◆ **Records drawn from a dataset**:
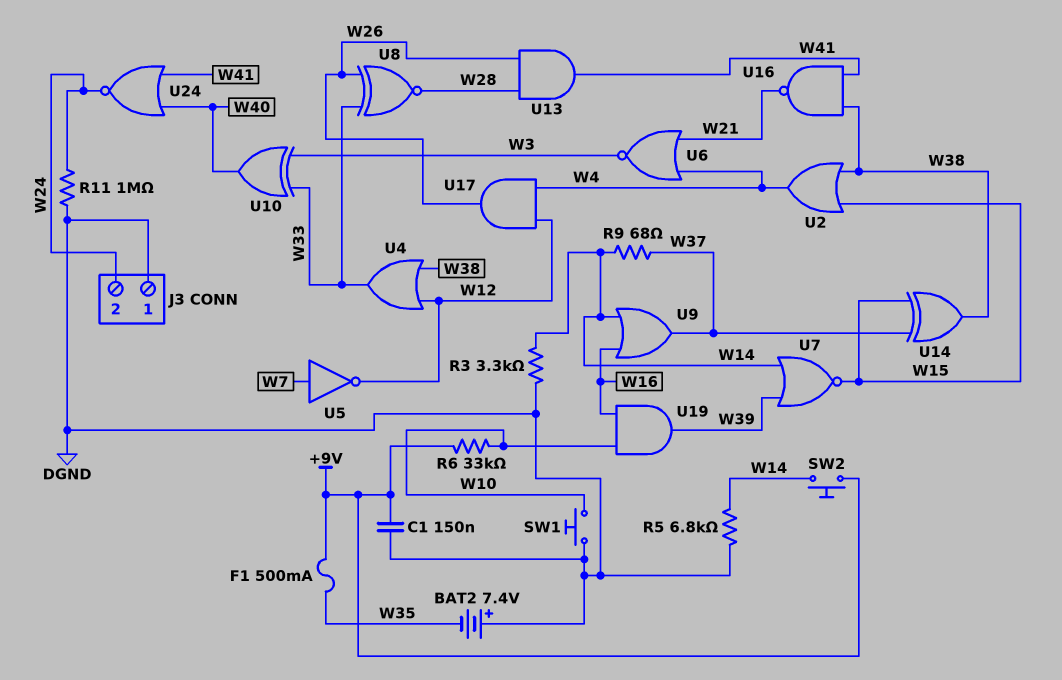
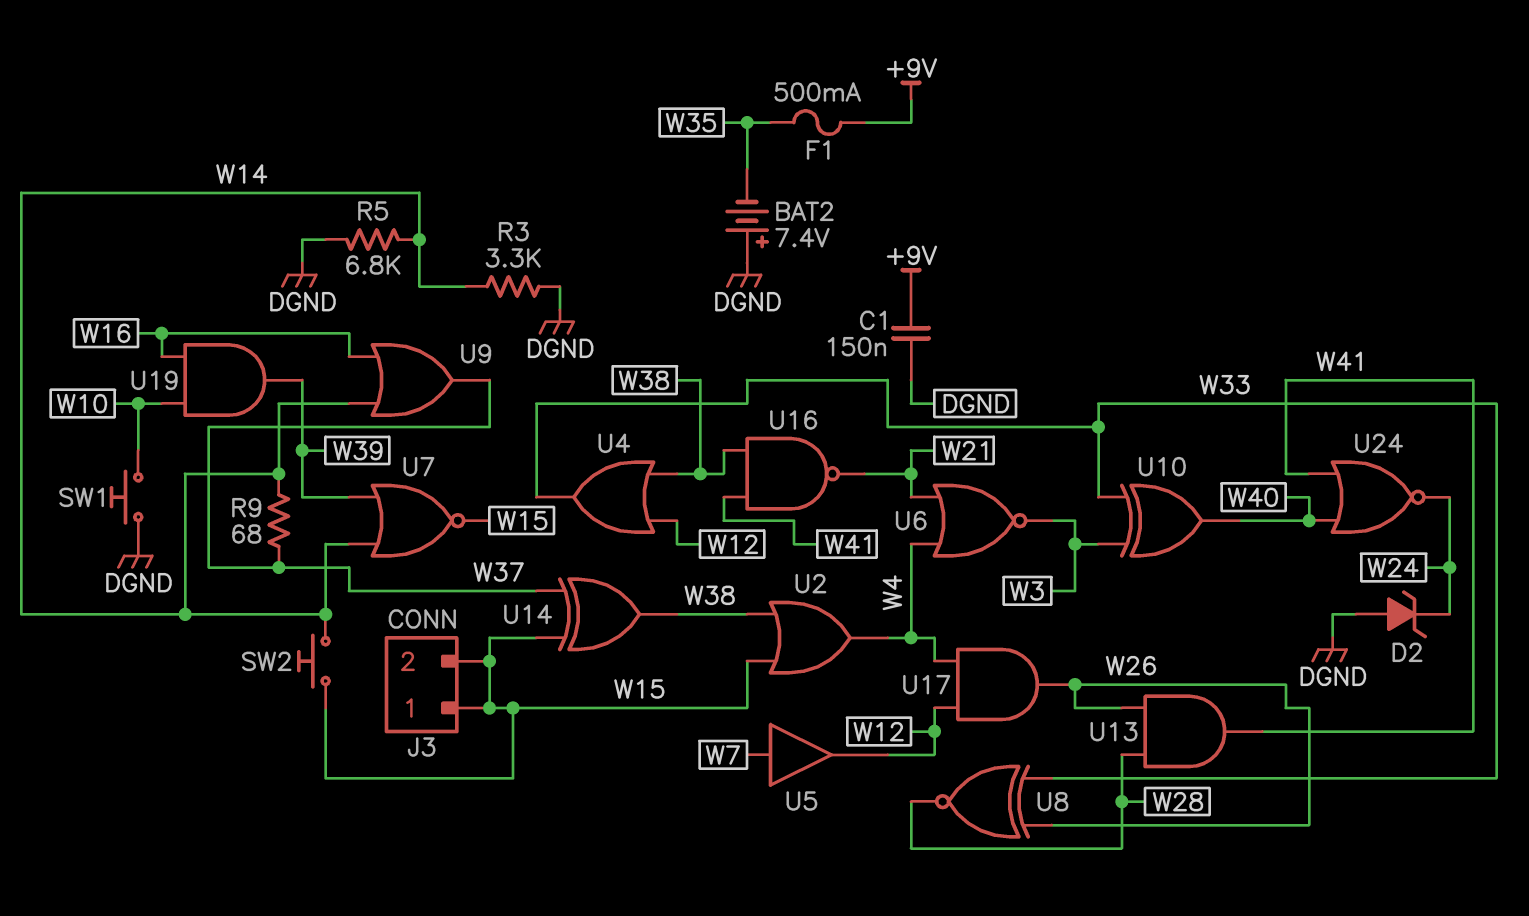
D2: none -> zener (A DGND, K W24)
J3 pin 1: DGND -> W15
J3 pin 2: W24 -> W15
R6: 33k (+9V, W10) -> none
R11: 1M (DGND, W24) -> none
SW2: button (+9V, W14) -> button (W14, W15)
U5: NOT (in W7, out W12) -> buffer (in W7, out W12)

◆ **Exercise brief**:
Search the data for the string "DGND". List each line that has it.

◆ **Written response**:
D2: none -> zener (A DGND, K W24)
J3 pin 1: DGND -> W15
R11: 1M (DGND, W24) -> none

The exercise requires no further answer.